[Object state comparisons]
::::::::::

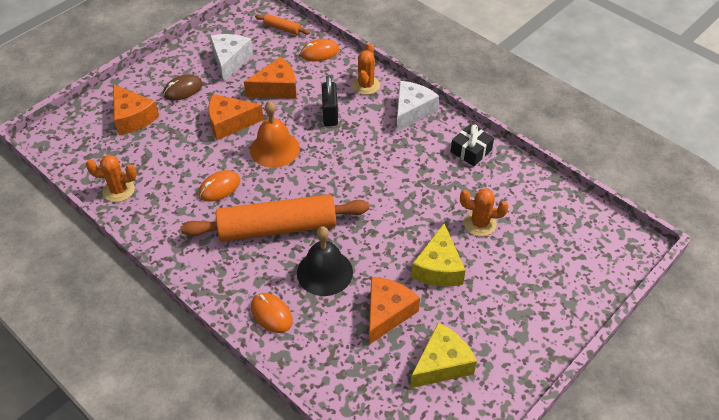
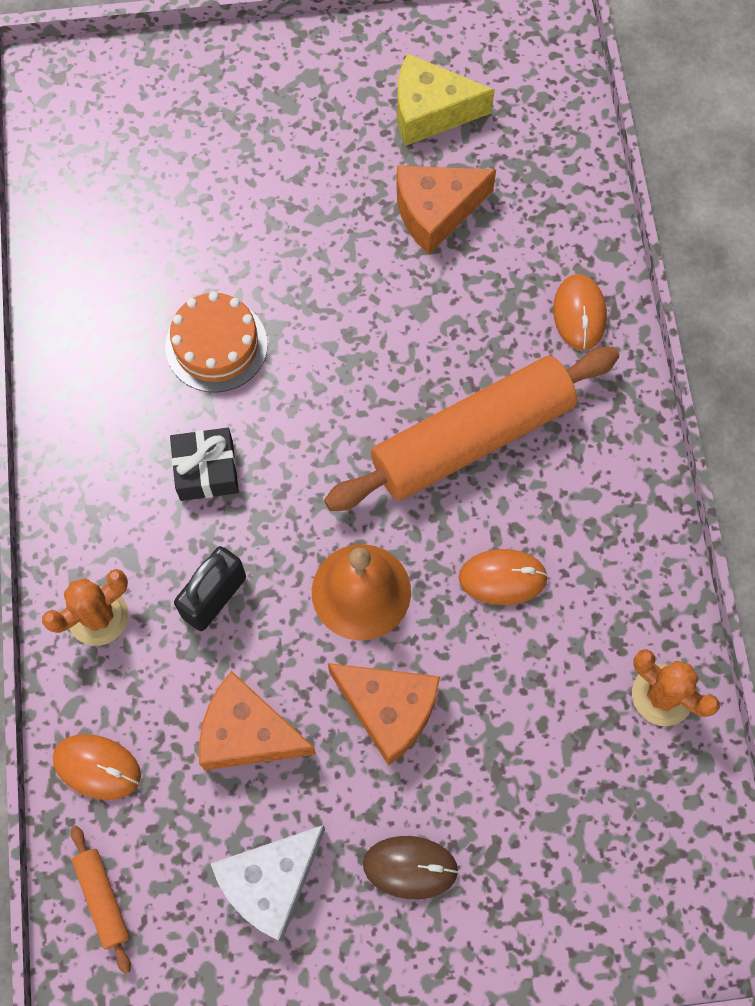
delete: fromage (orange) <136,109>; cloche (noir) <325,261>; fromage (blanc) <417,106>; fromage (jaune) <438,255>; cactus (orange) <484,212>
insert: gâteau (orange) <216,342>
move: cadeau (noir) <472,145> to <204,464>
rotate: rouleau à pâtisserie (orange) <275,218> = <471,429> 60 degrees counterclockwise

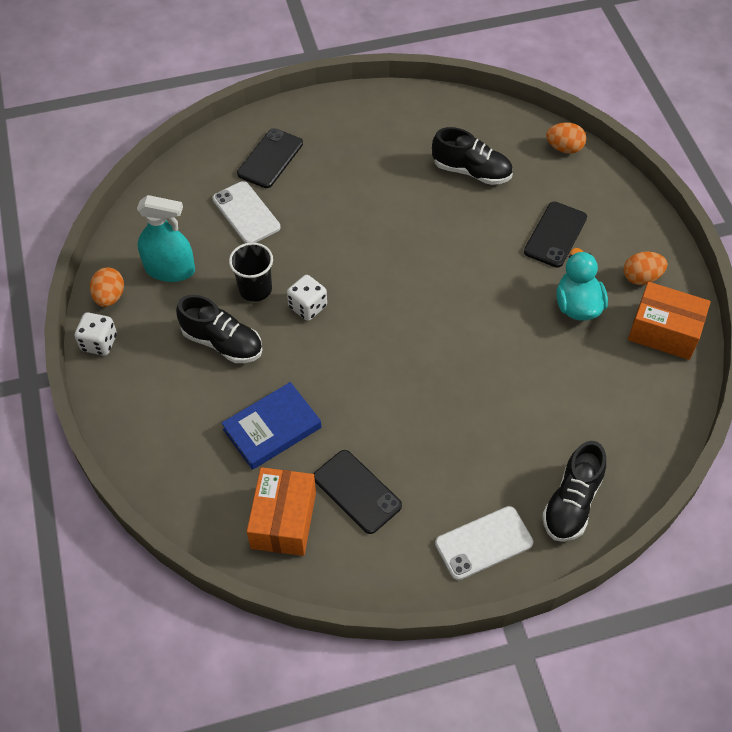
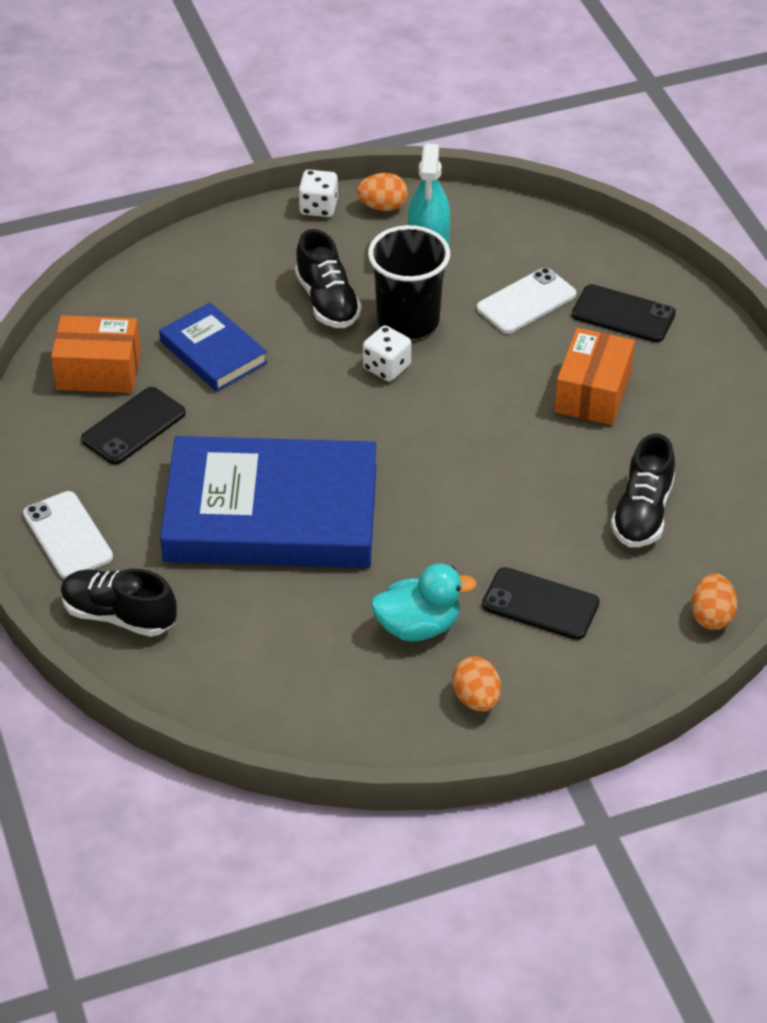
insert: livre (bleu) <268,502>
move: boîte (orange) <669,321> to <594,376>
rotate: chaussure (noir) <219,329> = <328,278> 45 degrees counterclockwise
resize: gobelet (noir) <251,272> = <409,282> x1.53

::::::::::

■ ACTION ITEM:
What's needed here is an exact repeat of all the records above, pictures excluded.

■ SOLUTION FOR THIS PROBLEM:
delete: fromage (orange) <136,109>; cloche (noir) <325,261>; fromage (blanc) <417,106>; fromage (jaune) <438,255>; cactus (orange) <484,212>
insert: gâteau (orange) <216,342>
move: cadeau (noir) <472,145> to <204,464>
rotate: rouleau à pâtisserie (orange) <275,218> = <471,429> 60 degrees counterclockwise

insert: livre (bleu) <268,502>
move: boîte (orange) <669,321> to <594,376>
rotate: chaussure (noir) <219,329> = <328,278> 45 degrees counterclockwise
resize: gobelet (noir) <251,272> = <409,282> x1.53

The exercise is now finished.